(Beginning of RECORDS SHOWN)

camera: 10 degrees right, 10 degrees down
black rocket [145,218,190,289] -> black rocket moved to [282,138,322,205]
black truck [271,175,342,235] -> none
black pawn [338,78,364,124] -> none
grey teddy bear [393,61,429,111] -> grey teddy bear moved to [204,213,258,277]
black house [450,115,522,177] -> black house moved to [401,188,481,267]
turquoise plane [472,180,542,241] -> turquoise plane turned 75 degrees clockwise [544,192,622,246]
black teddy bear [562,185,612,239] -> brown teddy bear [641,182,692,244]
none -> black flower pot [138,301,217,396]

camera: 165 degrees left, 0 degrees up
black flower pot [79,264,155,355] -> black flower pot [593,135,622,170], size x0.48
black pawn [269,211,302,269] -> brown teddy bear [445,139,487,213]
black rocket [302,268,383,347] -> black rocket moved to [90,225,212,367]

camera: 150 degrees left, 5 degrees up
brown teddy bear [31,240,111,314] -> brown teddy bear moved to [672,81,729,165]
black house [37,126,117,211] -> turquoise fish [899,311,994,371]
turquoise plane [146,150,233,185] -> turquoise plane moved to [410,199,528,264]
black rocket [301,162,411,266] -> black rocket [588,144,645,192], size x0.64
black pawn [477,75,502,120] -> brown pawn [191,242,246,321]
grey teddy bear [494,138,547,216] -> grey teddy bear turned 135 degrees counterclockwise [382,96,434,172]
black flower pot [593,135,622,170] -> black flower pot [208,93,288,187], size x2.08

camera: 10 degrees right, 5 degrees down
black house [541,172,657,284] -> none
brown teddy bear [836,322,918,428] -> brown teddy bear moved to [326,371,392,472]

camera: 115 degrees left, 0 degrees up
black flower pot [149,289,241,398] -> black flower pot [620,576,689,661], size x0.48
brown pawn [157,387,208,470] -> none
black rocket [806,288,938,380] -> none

(End of RECORDS SHOWN)

▸ AIM OF THE EXERCISE
Nothing but the lines from the line that contains "none -> black flower pot [138,301,217,396]" to the last line of the records above should appear in the answer; please copy them exactly.

▸ RESULT OF THIS TASK
none -> black flower pot [138,301,217,396]

camera: 165 degrees left, 0 degrees up
black flower pot [79,264,155,355] -> black flower pot [593,135,622,170], size x0.48
black pawn [269,211,302,269] -> brown teddy bear [445,139,487,213]
black rocket [302,268,383,347] -> black rocket moved to [90,225,212,367]

camera: 150 degrees left, 5 degrees up
brown teddy bear [31,240,111,314] -> brown teddy bear moved to [672,81,729,165]
black house [37,126,117,211] -> turquoise fish [899,311,994,371]
turquoise plane [146,150,233,185] -> turquoise plane moved to [410,199,528,264]
black rocket [301,162,411,266] -> black rocket [588,144,645,192], size x0.64
black pawn [477,75,502,120] -> brown pawn [191,242,246,321]
grey teddy bear [494,138,547,216] -> grey teddy bear turned 135 degrees counterclockwise [382,96,434,172]
black flower pot [593,135,622,170] -> black flower pot [208,93,288,187], size x2.08

camera: 10 degrees right, 5 degrees down
black house [541,172,657,284] -> none
brown teddy bear [836,322,918,428] -> brown teddy bear moved to [326,371,392,472]

camera: 115 degrees left, 0 degrees up
black flower pot [149,289,241,398] -> black flower pot [620,576,689,661], size x0.48
brown pawn [157,387,208,470] -> none
black rocket [806,288,938,380] -> none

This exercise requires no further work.